AIM OF THE TASK ▸ Output every record below precisely as it is written.

DATA TO PROCESS ▸

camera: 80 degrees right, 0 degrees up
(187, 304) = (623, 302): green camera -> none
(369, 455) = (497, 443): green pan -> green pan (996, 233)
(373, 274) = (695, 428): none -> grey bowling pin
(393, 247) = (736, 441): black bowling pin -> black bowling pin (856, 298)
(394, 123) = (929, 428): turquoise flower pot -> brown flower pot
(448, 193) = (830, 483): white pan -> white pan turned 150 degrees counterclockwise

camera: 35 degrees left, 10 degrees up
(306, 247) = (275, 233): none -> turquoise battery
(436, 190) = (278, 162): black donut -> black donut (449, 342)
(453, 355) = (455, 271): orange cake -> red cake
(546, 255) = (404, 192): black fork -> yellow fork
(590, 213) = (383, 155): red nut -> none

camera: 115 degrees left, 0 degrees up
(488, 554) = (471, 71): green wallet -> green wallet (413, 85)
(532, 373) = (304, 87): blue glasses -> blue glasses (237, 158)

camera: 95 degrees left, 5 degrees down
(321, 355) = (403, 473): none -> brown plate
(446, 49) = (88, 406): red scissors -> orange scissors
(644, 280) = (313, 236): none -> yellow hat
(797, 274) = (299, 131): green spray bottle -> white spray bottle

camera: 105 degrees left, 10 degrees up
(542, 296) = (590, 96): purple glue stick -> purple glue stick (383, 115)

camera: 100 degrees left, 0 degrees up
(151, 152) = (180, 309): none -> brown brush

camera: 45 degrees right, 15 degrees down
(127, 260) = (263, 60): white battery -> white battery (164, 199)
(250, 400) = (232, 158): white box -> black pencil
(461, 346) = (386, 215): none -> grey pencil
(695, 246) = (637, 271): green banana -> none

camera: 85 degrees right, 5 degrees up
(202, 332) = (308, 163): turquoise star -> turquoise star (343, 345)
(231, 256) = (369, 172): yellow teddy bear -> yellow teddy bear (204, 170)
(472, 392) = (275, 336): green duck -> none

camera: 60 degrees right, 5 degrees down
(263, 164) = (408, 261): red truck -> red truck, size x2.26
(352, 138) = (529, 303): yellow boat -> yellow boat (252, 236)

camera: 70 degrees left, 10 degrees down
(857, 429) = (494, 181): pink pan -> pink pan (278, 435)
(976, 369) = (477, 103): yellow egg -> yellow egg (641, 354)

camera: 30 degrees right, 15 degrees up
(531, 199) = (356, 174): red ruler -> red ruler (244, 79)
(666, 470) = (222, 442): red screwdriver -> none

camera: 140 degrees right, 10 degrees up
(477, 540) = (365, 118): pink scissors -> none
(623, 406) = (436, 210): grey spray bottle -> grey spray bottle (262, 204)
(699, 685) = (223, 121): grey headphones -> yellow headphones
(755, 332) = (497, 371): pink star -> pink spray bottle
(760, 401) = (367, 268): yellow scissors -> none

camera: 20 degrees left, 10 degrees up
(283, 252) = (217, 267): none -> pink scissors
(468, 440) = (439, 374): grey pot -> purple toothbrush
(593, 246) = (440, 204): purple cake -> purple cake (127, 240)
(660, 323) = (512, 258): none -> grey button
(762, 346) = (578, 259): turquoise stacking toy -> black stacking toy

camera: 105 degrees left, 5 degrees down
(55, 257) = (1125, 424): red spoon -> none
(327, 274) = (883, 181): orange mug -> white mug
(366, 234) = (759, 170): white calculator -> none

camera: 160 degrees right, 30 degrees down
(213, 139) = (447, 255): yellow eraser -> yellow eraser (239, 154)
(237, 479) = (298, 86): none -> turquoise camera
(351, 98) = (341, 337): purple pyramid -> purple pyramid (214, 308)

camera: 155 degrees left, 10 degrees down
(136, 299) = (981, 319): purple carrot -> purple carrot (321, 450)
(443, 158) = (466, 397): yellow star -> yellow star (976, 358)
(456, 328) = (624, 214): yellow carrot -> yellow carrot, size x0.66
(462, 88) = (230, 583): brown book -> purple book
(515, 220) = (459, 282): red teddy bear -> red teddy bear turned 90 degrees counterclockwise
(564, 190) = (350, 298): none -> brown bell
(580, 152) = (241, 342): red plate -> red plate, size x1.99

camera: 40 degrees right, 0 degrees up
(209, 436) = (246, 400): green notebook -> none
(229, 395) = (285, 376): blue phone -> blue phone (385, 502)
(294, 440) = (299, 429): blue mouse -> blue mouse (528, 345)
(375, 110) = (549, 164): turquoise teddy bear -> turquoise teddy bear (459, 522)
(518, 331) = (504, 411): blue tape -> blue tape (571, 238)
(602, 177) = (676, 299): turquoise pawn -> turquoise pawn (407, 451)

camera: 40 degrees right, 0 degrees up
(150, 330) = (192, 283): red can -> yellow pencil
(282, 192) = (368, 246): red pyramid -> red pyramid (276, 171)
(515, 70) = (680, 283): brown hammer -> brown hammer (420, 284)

COMPLETED EXERCISE ▸
camera: 80 degrees right, 0 degrees up
(187, 304) = (623, 302): green camera -> none
(369, 455) = (497, 443): green pan -> green pan (996, 233)
(373, 274) = (695, 428): none -> grey bowling pin
(393, 247) = (736, 441): black bowling pin -> black bowling pin (856, 298)
(394, 123) = (929, 428): turquoise flower pot -> brown flower pot
(448, 193) = (830, 483): white pan -> white pan turned 150 degrees counterclockwise

camera: 35 degrees left, 10 degrees up
(306, 247) = (275, 233): none -> turquoise battery
(436, 190) = (278, 162): black donut -> black donut (449, 342)
(453, 355) = (455, 271): orange cake -> red cake
(546, 255) = (404, 192): black fork -> yellow fork
(590, 213) = (383, 155): red nut -> none

camera: 115 degrees left, 0 degrees up
(488, 554) = (471, 71): green wallet -> green wallet (413, 85)
(532, 373) = (304, 87): blue glasses -> blue glasses (237, 158)

camera: 95 degrees left, 5 degrees down
(321, 355) = (403, 473): none -> brown plate
(446, 49) = (88, 406): red scissors -> orange scissors
(644, 280) = (313, 236): none -> yellow hat
(797, 274) = (299, 131): green spray bottle -> white spray bottle

camera: 105 degrees left, 10 degrees up
(542, 296) = (590, 96): purple glue stick -> purple glue stick (383, 115)

camera: 100 degrees left, 0 degrees up
(151, 152) = (180, 309): none -> brown brush

camera: 45 degrees right, 15 degrees down
(127, 260) = (263, 60): white battery -> white battery (164, 199)
(250, 400) = (232, 158): white box -> black pencil
(461, 346) = (386, 215): none -> grey pencil
(695, 246) = (637, 271): green banana -> none

camera: 85 degrees right, 5 degrees up
(202, 332) = (308, 163): turquoise star -> turquoise star (343, 345)
(231, 256) = (369, 172): yellow teddy bear -> yellow teddy bear (204, 170)
(472, 392) = (275, 336): green duck -> none

camera: 60 degrees right, 5 degrees down
(263, 164) = (408, 261): red truck -> red truck, size x2.26
(352, 138) = (529, 303): yellow boat -> yellow boat (252, 236)

camera: 70 degrees left, 10 degrees down
(857, 429) = (494, 181): pink pan -> pink pan (278, 435)
(976, 369) = (477, 103): yellow egg -> yellow egg (641, 354)

camera: 30 degrees right, 15 degrees up
(531, 199) = (356, 174): red ruler -> red ruler (244, 79)
(666, 470) = (222, 442): red screwdriver -> none

camera: 140 degrees right, 10 degrees up
(477, 540) = (365, 118): pink scissors -> none
(623, 406) = (436, 210): grey spray bottle -> grey spray bottle (262, 204)
(699, 685) = (223, 121): grey headphones -> yellow headphones
(755, 332) = (497, 371): pink star -> pink spray bottle
(760, 401) = (367, 268): yellow scissors -> none

camera: 20 degrees left, 10 degrees up
(283, 252) = (217, 267): none -> pink scissors
(468, 440) = (439, 374): grey pot -> purple toothbrush
(593, 246) = (440, 204): purple cake -> purple cake (127, 240)
(660, 323) = (512, 258): none -> grey button
(762, 346) = (578, 259): turquoise stacking toy -> black stacking toy

camera: 105 degrees left, 5 degrees down
(55, 257) = (1125, 424): red spoon -> none
(327, 274) = (883, 181): orange mug -> white mug
(366, 234) = (759, 170): white calculator -> none

camera: 160 degrees right, 30 degrees down
(213, 139) = (447, 255): yellow eraser -> yellow eraser (239, 154)
(237, 479) = (298, 86): none -> turquoise camera
(351, 98) = (341, 337): purple pyramid -> purple pyramid (214, 308)

camera: 155 degrees left, 10 degrees down
(136, 299) = (981, 319): purple carrot -> purple carrot (321, 450)
(443, 158) = (466, 397): yellow star -> yellow star (976, 358)
(456, 328) = (624, 214): yellow carrot -> yellow carrot, size x0.66
(462, 88) = (230, 583): brown book -> purple book
(515, 220) = (459, 282): red teddy bear -> red teddy bear turned 90 degrees counterclockwise
(564, 190) = (350, 298): none -> brown bell
(580, 152) = (241, 342): red plate -> red plate, size x1.99

camera: 40 degrees right, 0 degrees up
(209, 436) = (246, 400): green notebook -> none
(229, 395) = (285, 376): blue phone -> blue phone (385, 502)
(294, 440) = (299, 429): blue mouse -> blue mouse (528, 345)
(375, 110) = (549, 164): turquoise teddy bear -> turquoise teddy bear (459, 522)
(518, 331) = (504, 411): blue tape -> blue tape (571, 238)
(602, 177) = (676, 299): turquoise pawn -> turquoise pawn (407, 451)

camera: 40 degrees right, 0 degrees up
(150, 330) = (192, 283): red can -> yellow pencil
(282, 192) = (368, 246): red pyramid -> red pyramid (276, 171)
(515, 70) = (680, 283): brown hammer -> brown hammer (420, 284)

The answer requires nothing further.